(DATA FOR REVIEW):
__________

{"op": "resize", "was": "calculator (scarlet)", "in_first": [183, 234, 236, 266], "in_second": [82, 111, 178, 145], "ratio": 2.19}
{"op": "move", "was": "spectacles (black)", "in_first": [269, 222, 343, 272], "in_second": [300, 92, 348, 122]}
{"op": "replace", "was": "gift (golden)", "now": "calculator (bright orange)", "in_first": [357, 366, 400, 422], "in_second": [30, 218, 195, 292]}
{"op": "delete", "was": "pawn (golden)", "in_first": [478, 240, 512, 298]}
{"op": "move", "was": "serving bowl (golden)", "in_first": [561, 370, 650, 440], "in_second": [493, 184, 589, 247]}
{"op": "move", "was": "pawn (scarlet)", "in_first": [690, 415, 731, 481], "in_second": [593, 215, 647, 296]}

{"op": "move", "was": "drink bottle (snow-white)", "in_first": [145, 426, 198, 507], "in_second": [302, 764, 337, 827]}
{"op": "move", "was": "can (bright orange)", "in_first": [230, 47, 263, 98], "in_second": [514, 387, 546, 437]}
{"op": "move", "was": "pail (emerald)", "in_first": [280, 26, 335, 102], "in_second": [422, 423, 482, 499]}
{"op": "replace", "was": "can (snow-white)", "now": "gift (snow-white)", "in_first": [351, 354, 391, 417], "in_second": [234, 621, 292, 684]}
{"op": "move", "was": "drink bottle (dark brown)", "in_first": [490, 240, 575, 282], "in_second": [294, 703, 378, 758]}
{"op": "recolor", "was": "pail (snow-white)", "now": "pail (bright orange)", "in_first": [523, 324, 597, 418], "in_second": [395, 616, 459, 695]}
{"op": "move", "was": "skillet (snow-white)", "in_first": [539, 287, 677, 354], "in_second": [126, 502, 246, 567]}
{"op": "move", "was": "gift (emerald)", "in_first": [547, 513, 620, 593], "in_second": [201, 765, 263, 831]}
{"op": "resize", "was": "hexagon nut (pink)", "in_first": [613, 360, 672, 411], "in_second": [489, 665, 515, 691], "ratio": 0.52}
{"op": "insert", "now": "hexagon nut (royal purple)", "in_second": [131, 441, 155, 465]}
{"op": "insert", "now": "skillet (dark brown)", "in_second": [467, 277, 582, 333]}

__________

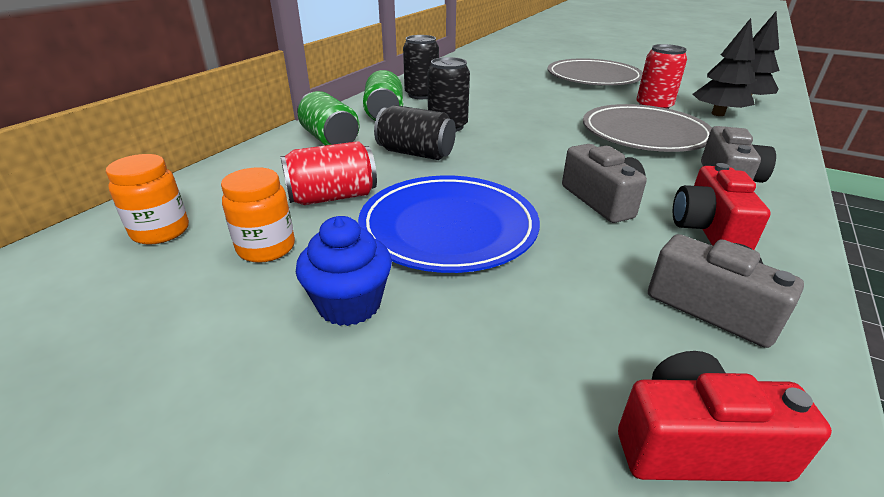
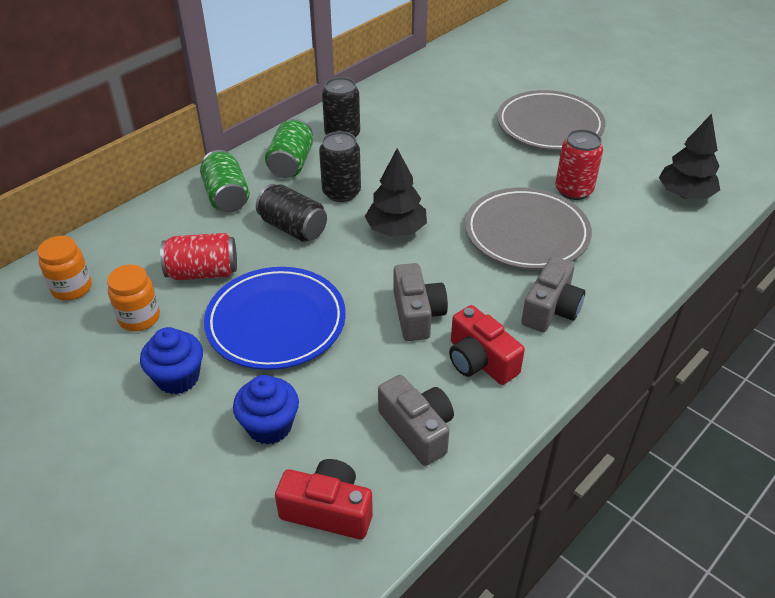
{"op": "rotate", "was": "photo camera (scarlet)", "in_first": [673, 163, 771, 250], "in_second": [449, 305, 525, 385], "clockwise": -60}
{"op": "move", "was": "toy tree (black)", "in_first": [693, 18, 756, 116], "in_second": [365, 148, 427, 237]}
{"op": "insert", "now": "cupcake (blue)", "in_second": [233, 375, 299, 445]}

__________

(WHAT YOU SHOULD DO): Where a line in the material contains "calculator", copy that line.

(OUTPUT FOR THIS EXERCISE):
{"op": "resize", "was": "calculator (scarlet)", "in_first": [183, 234, 236, 266], "in_second": [82, 111, 178, 145], "ratio": 2.19}
{"op": "replace", "was": "gift (golden)", "now": "calculator (bright orange)", "in_first": [357, 366, 400, 422], "in_second": [30, 218, 195, 292]}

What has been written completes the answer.